• Supplied information:
........

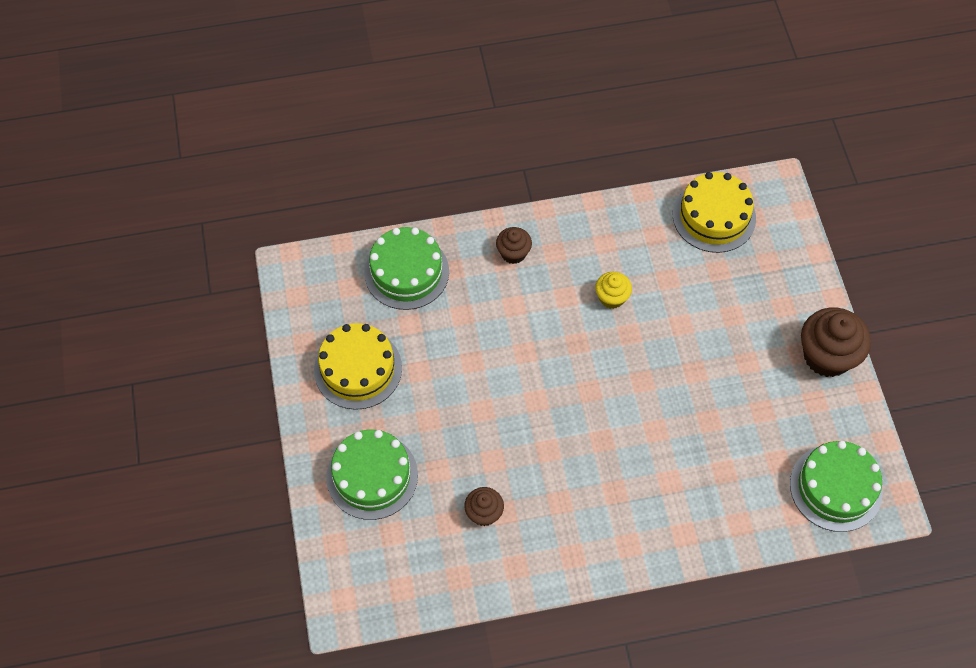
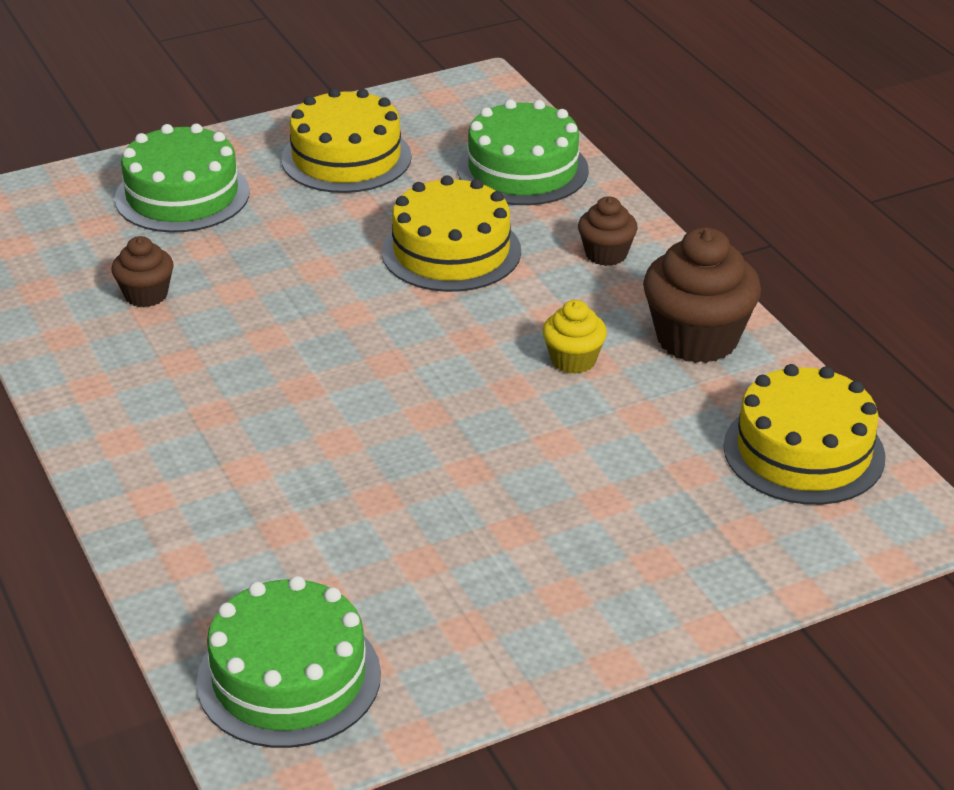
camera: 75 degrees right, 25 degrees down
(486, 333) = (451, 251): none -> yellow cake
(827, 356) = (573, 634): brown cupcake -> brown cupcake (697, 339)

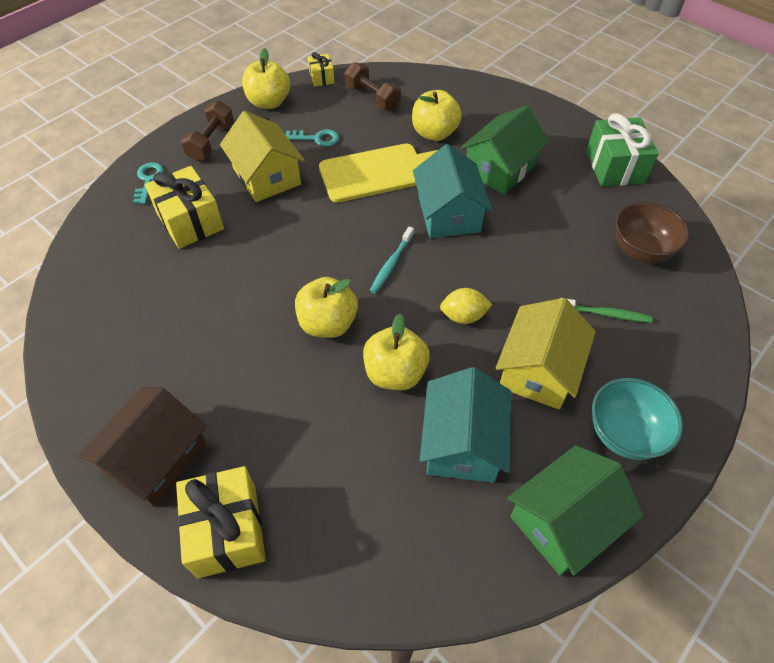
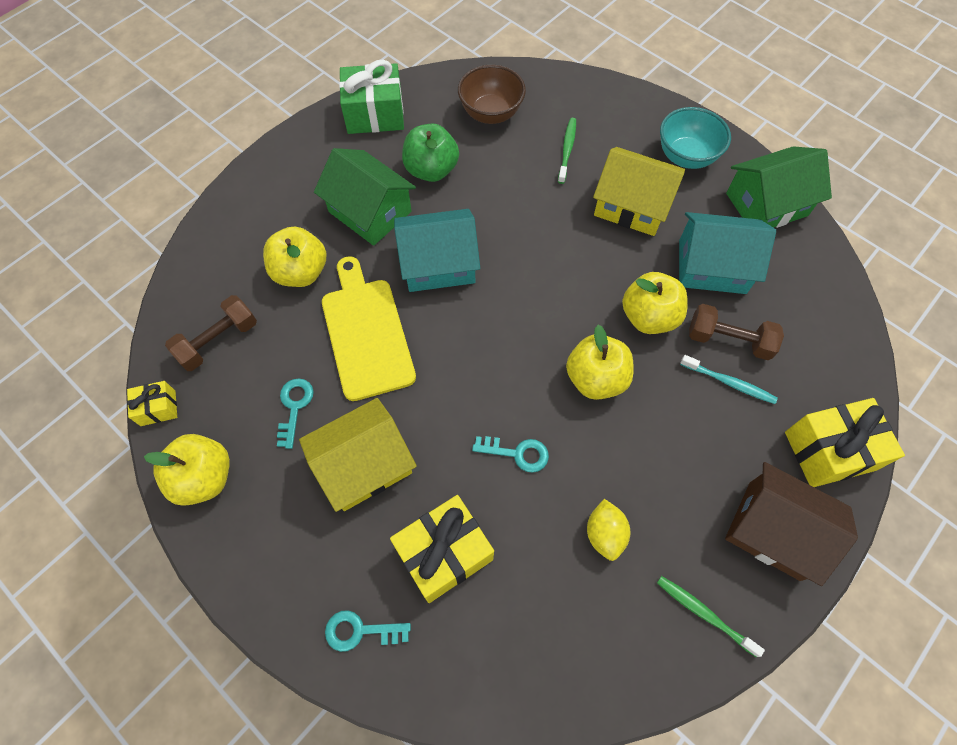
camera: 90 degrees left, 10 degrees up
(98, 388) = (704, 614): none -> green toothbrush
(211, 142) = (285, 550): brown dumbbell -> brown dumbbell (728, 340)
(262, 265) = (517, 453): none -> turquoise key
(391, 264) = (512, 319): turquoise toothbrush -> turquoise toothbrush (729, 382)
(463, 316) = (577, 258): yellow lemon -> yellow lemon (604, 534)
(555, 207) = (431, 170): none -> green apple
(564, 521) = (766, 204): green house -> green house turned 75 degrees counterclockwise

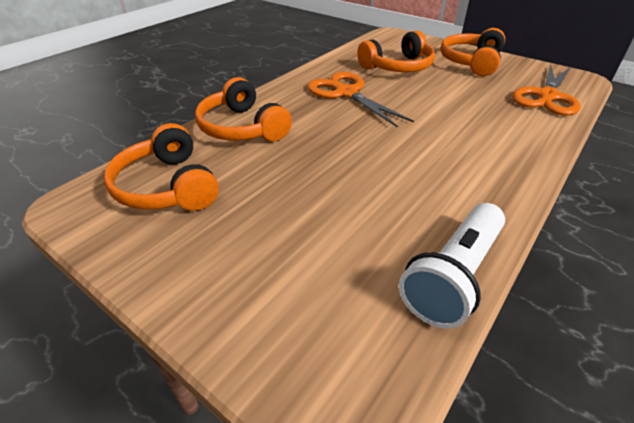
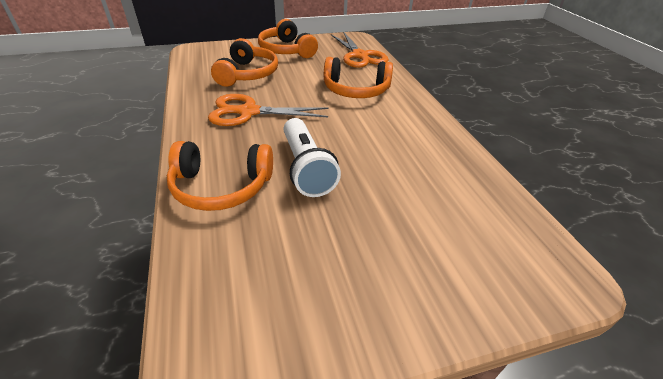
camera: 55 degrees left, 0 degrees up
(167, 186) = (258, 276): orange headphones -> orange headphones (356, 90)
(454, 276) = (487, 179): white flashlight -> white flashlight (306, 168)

........

• Task brief:
An exact transcription is requested of each line from the one that holds "(463, 316) = (577, 258): yellow" to the end of the listing above, both boundary lines included; pictures are to be omitted.

• Response to the exercise:
(463, 316) = (577, 258): yellow lemon -> yellow lemon (604, 534)
(555, 207) = (431, 170): none -> green apple
(564, 521) = (766, 204): green house -> green house turned 75 degrees counterclockwise

camera: 55 degrees left, 0 degrees up
(167, 186) = (258, 276): orange headphones -> orange headphones (356, 90)
(454, 276) = (487, 179): white flashlight -> white flashlight (306, 168)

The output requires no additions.